(Beginning of The input)
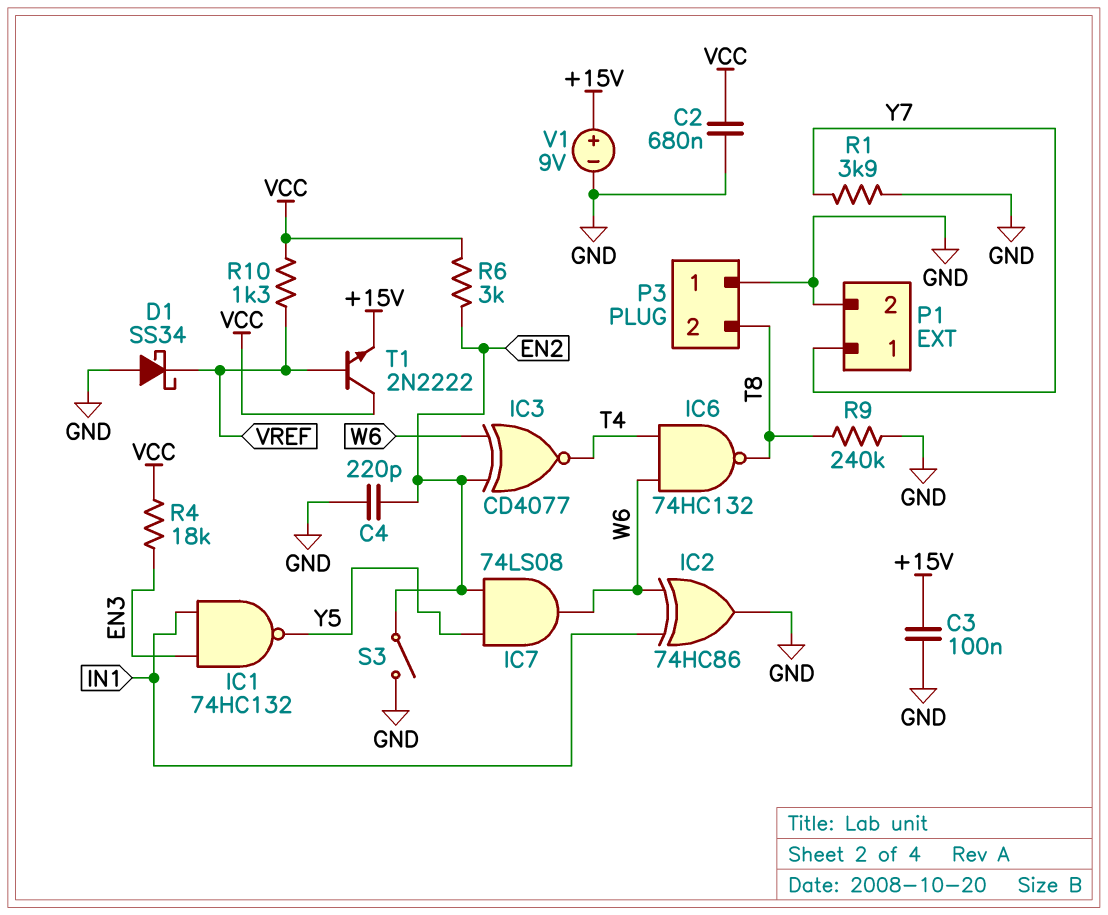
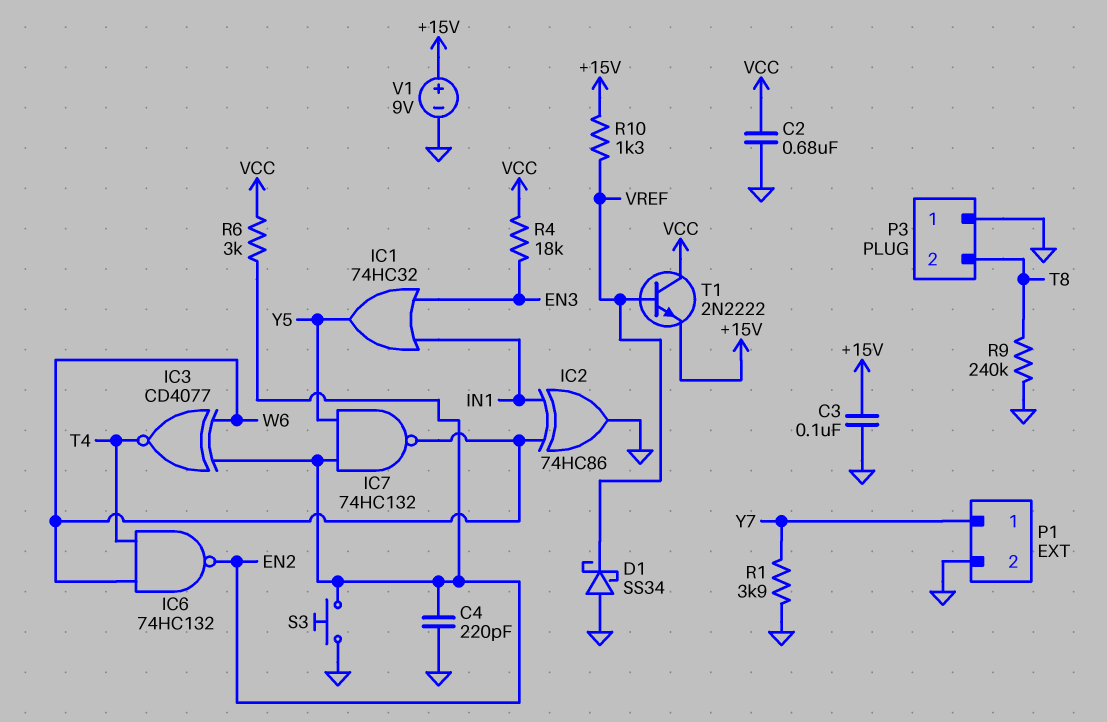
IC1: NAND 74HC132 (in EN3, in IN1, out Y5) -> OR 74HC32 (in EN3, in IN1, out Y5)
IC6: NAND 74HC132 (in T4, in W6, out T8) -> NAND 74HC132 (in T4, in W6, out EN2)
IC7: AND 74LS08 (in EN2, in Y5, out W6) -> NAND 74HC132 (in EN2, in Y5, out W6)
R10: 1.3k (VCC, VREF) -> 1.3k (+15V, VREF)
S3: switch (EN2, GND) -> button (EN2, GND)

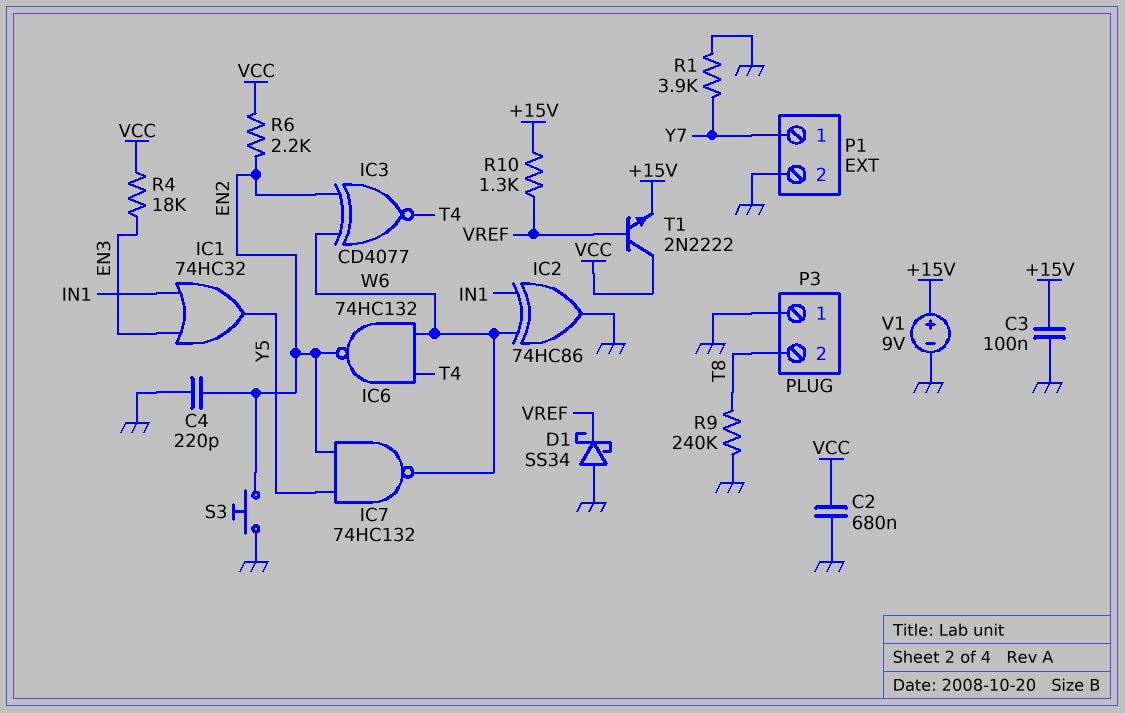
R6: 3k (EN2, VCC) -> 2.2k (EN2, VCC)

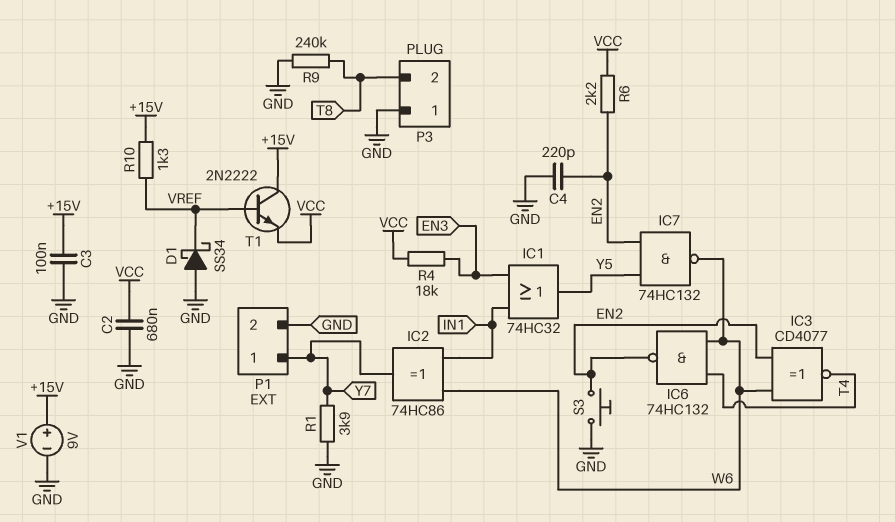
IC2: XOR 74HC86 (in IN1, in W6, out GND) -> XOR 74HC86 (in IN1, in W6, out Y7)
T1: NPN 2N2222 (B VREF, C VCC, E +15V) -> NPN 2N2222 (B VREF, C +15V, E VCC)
(End of The input)
# [Assignment]
The data above must be given back verbatim, minus its images.

# [Answer to this exercise]
IC1: NAND 74HC132 (in EN3, in IN1, out Y5) -> OR 74HC32 (in EN3, in IN1, out Y5)
IC6: NAND 74HC132 (in T4, in W6, out T8) -> NAND 74HC132 (in T4, in W6, out EN2)
IC7: AND 74LS08 (in EN2, in Y5, out W6) -> NAND 74HC132 (in EN2, in Y5, out W6)
R10: 1.3k (VCC, VREF) -> 1.3k (+15V, VREF)
S3: switch (EN2, GND) -> button (EN2, GND)

R6: 3k (EN2, VCC) -> 2.2k (EN2, VCC)

IC2: XOR 74HC86 (in IN1, in W6, out GND) -> XOR 74HC86 (in IN1, in W6, out Y7)
T1: NPN 2N2222 (B VREF, C VCC, E +15V) -> NPN 2N2222 (B VREF, C +15V, E VCC)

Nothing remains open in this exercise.